■ Image sets with object changes ■
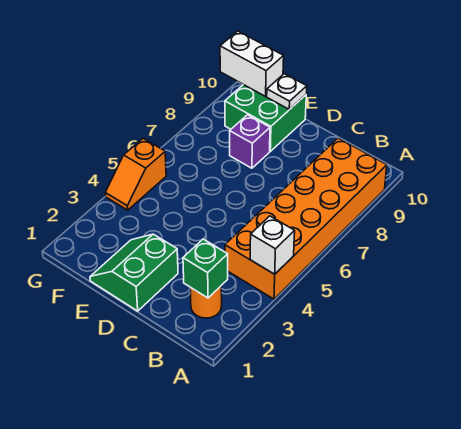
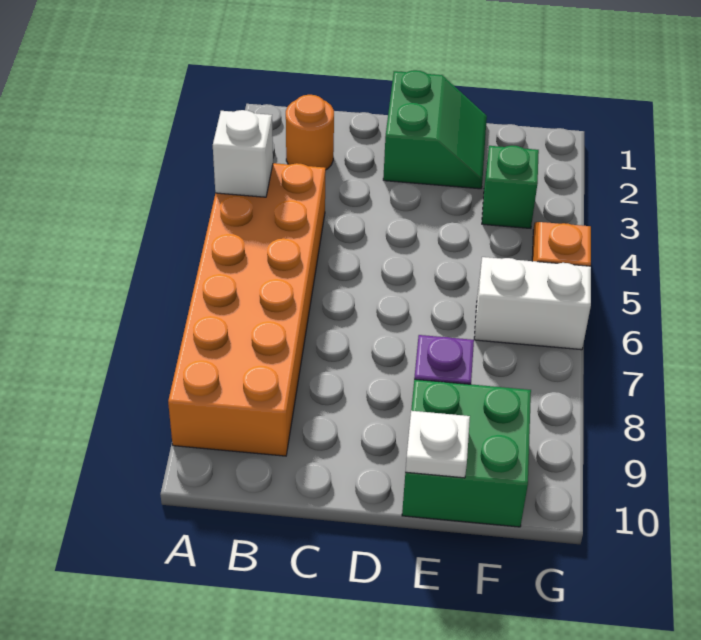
green brick B2 level 2 -> green brick F3 level 1
white brick F10:G10 level 2 -> white brick F6:G6 level 1

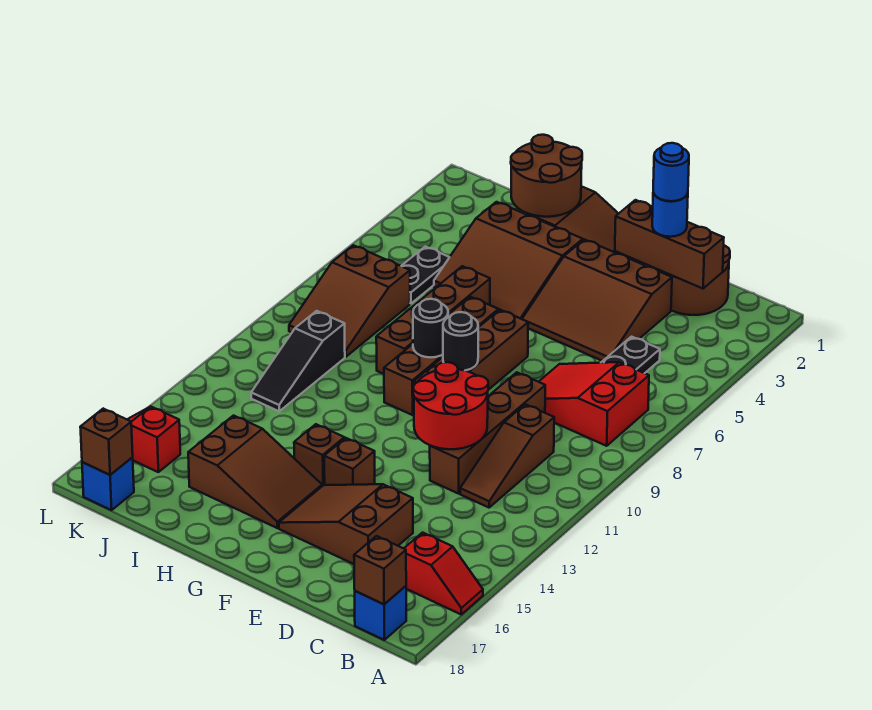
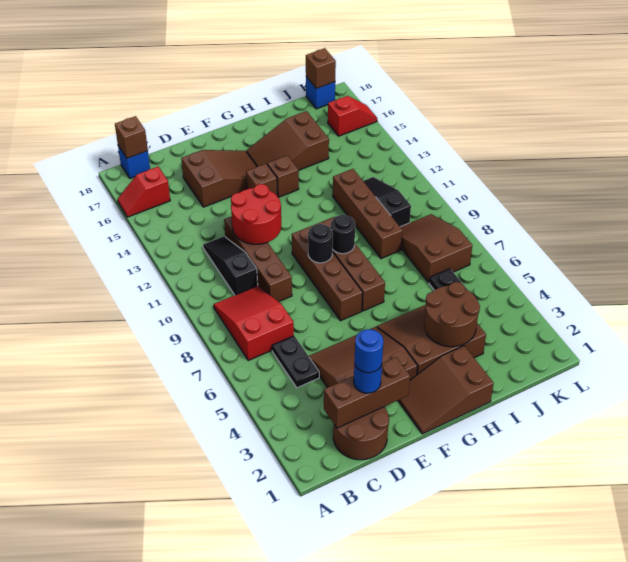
red slope B7:D8 level 1 top B -> red slope B7:C9 level 1 top 7
brown slope C10:C12 level 1 top 10 -> black slope C10:C12 level 1 top 10
brown round brick H1:I2 level 2 -> brown round brick H3:I4 level 2
brown brick H6:H9 level 1 -> brown brick I9:I12 level 1

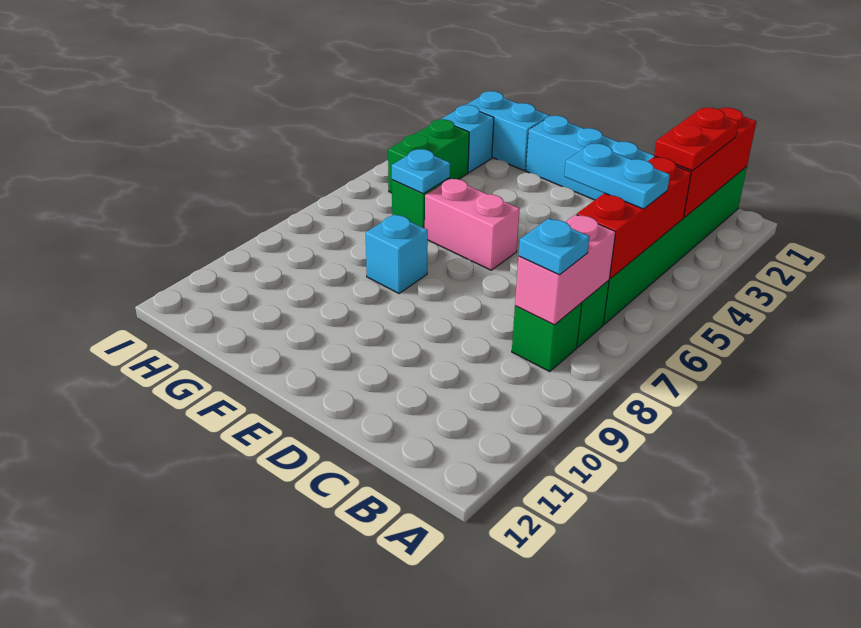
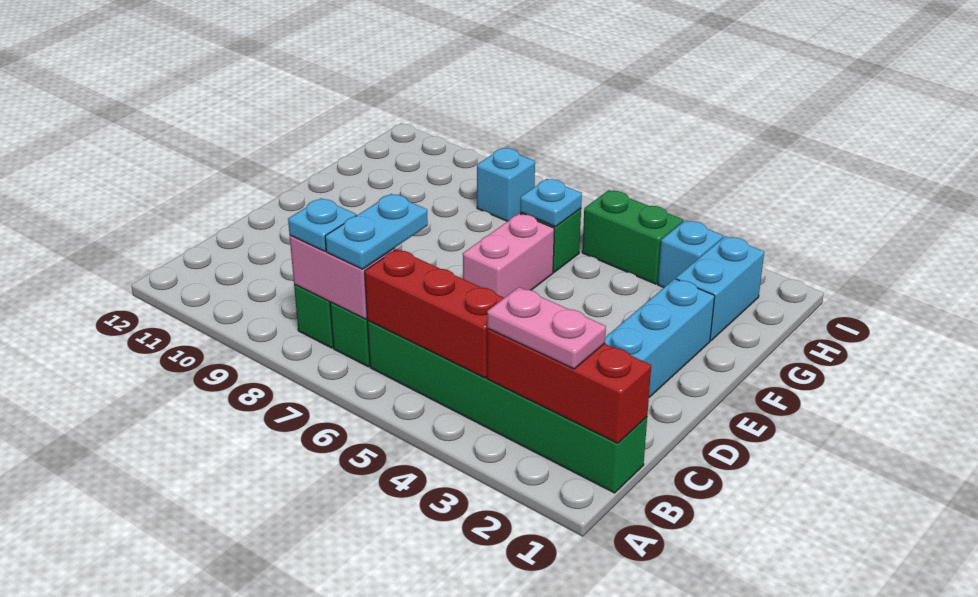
red plate B2:B3 level 3 -> pink plate B2:B3 level 3
cyan plate B5:C5 level 3 -> cyan plate B7:C7 level 3
cyan brick F8 level 1 -> cyan brick H8 level 1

■ Activity ■
Transcribe exactly, and only, the lines from the line with "brown slope C10:C12" through the last line of the records, inclusive; the pictures do not belong in the copy.

■ Written solution ■
brown slope C10:C12 level 1 top 10 -> black slope C10:C12 level 1 top 10
brown round brick H1:I2 level 2 -> brown round brick H3:I4 level 2
brown brick H6:H9 level 1 -> brown brick I9:I12 level 1

red plate B2:B3 level 3 -> pink plate B2:B3 level 3
cyan plate B5:C5 level 3 -> cyan plate B7:C7 level 3
cyan brick F8 level 1 -> cyan brick H8 level 1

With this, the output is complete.